What needs to be done:
No pictures belong in the copy. Restate the rest of the data exactly.

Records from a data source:
---*---
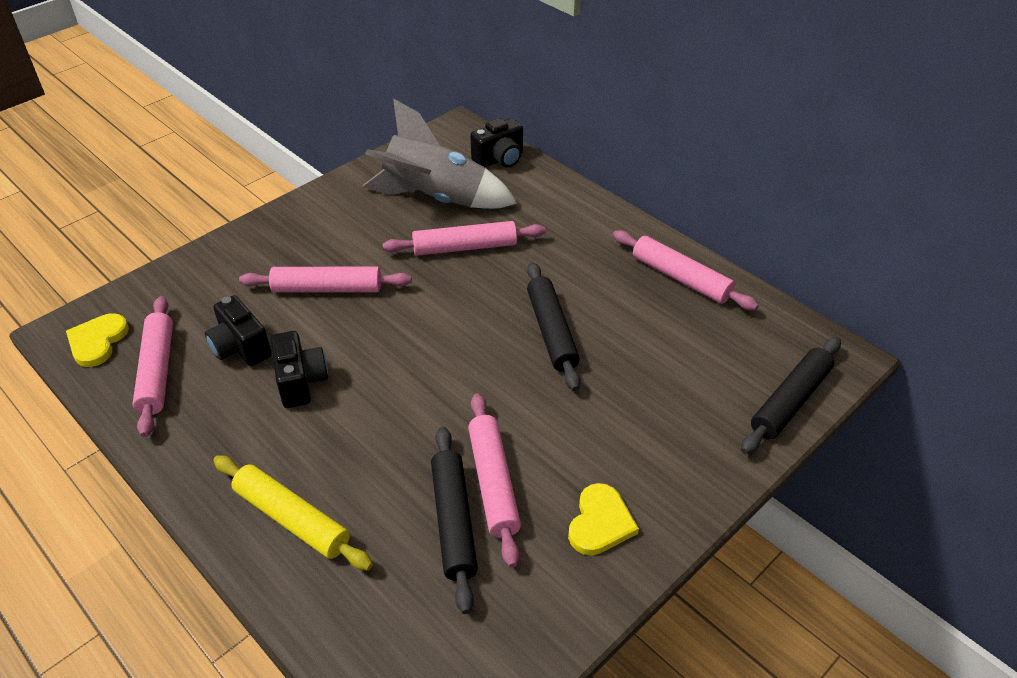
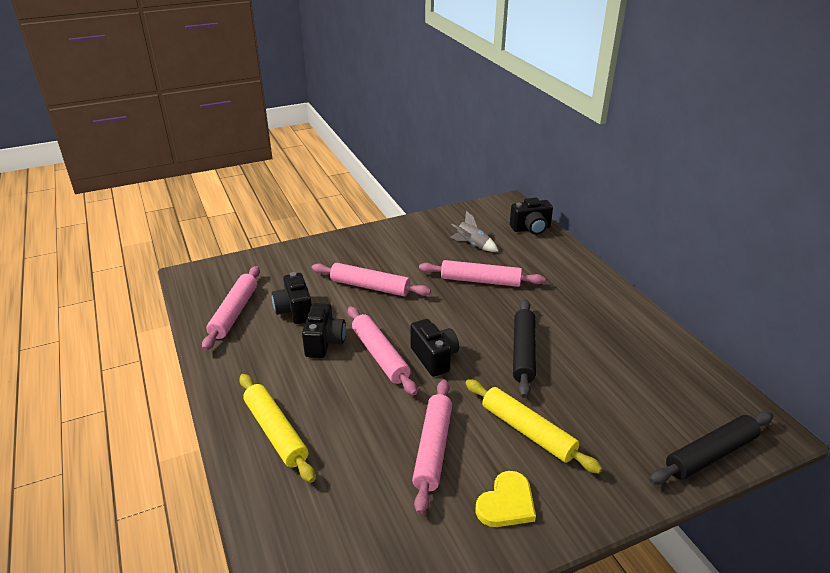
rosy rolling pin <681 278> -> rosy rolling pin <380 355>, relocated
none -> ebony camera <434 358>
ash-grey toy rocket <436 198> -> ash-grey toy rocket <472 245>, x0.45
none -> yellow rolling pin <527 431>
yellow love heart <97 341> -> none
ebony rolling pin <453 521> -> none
---*---
Exercise output:
rosy rolling pin <681 278> -> rosy rolling pin <380 355>, relocated
none -> ebony camera <434 358>
ash-grey toy rocket <436 198> -> ash-grey toy rocket <472 245>, x0.45
none -> yellow rolling pin <527 431>
yellow love heart <97 341> -> none
ebony rolling pin <453 521> -> none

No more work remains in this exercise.